Work task: The entries are to be given back verbatim; no picture is to be copied.

-------- Data to examine --------

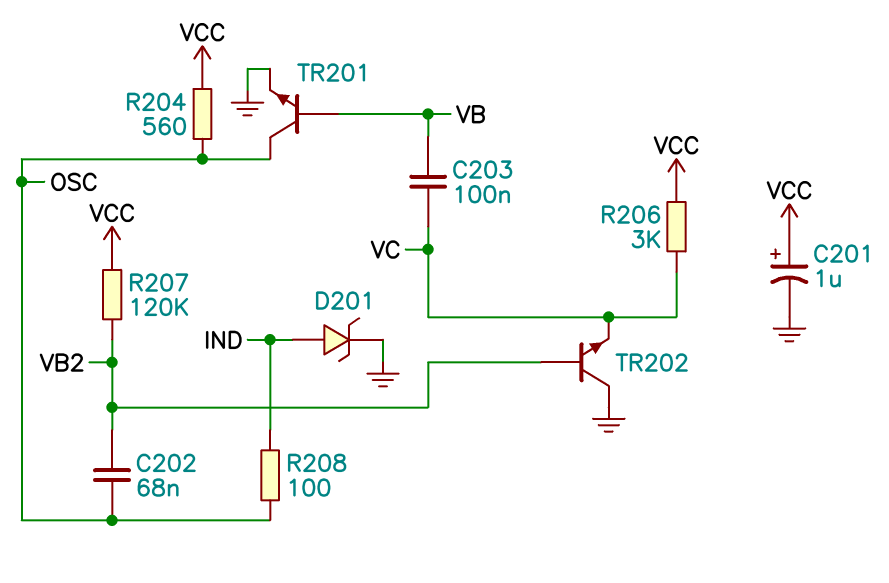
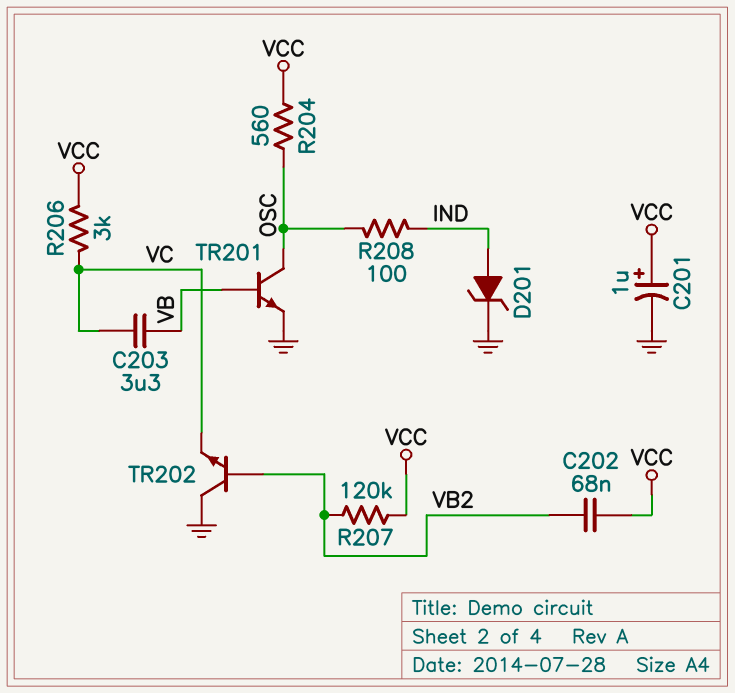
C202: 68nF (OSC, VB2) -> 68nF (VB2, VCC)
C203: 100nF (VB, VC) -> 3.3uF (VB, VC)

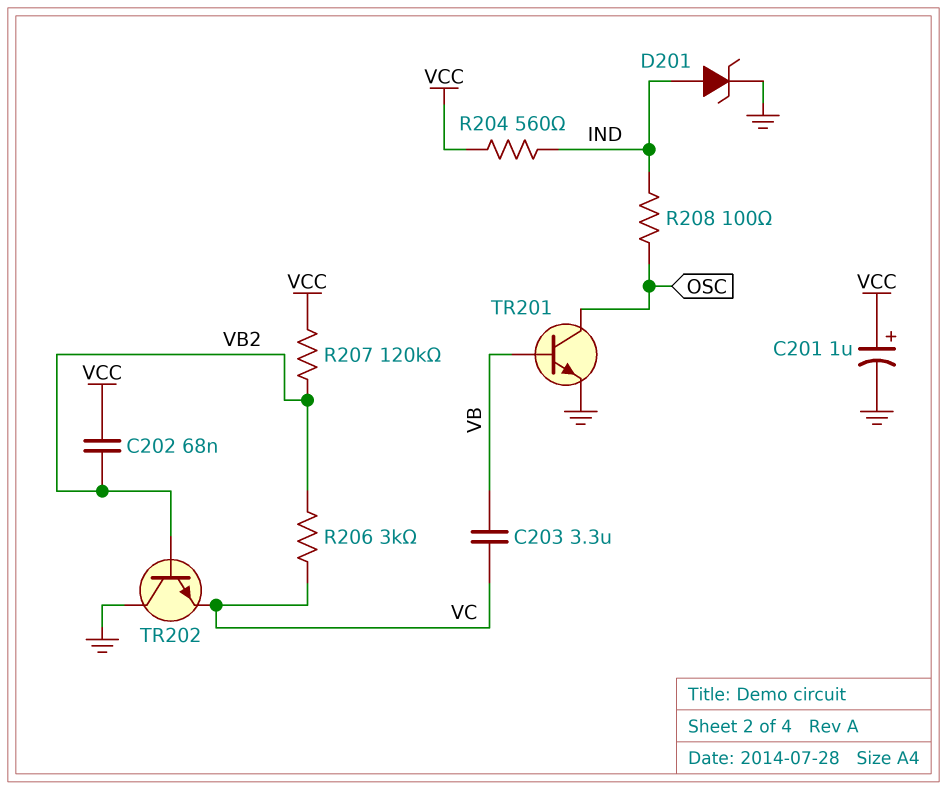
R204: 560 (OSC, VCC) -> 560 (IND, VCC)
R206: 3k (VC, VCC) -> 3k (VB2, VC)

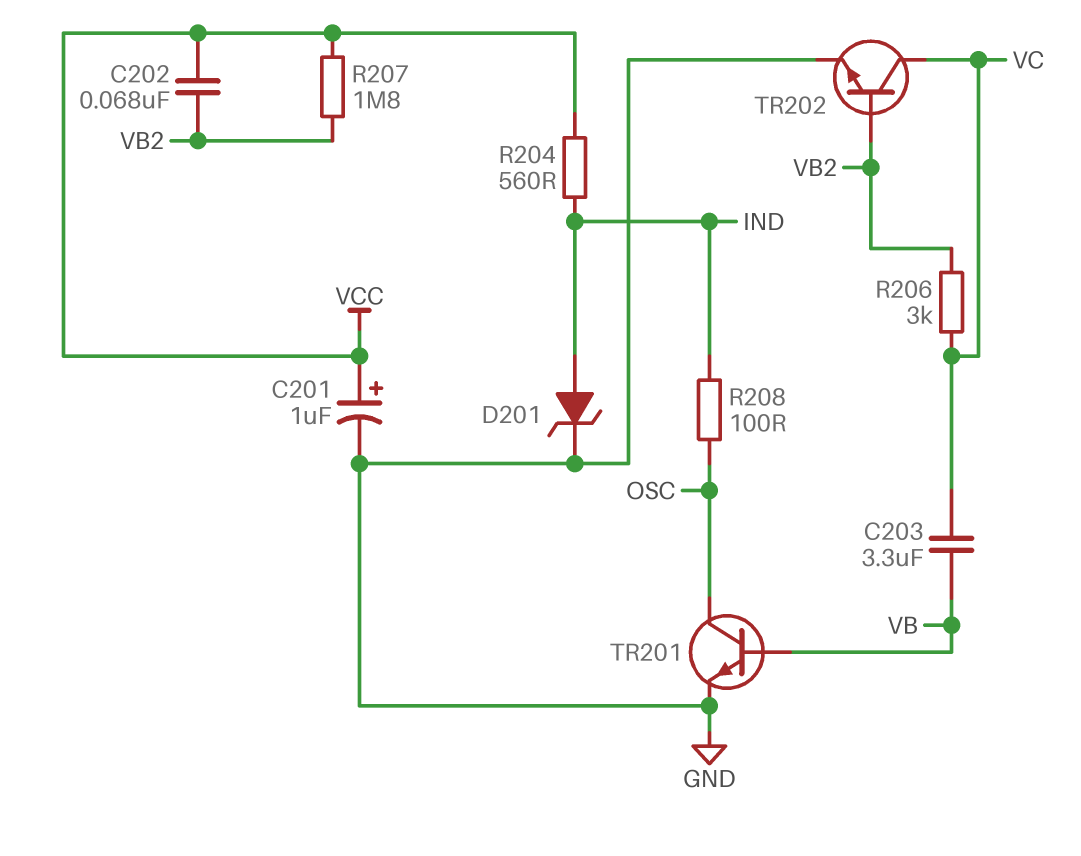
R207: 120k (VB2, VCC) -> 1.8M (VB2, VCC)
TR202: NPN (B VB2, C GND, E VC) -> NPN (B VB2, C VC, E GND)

--------

Response:
C202: 68nF (OSC, VB2) -> 68nF (VB2, VCC)
C203: 100nF (VB, VC) -> 3.3uF (VB, VC)

R204: 560 (OSC, VCC) -> 560 (IND, VCC)
R206: 3k (VC, VCC) -> 3k (VB2, VC)

R207: 120k (VB2, VCC) -> 1.8M (VB2, VCC)
TR202: NPN (B VB2, C GND, E VC) -> NPN (B VB2, C VC, E GND)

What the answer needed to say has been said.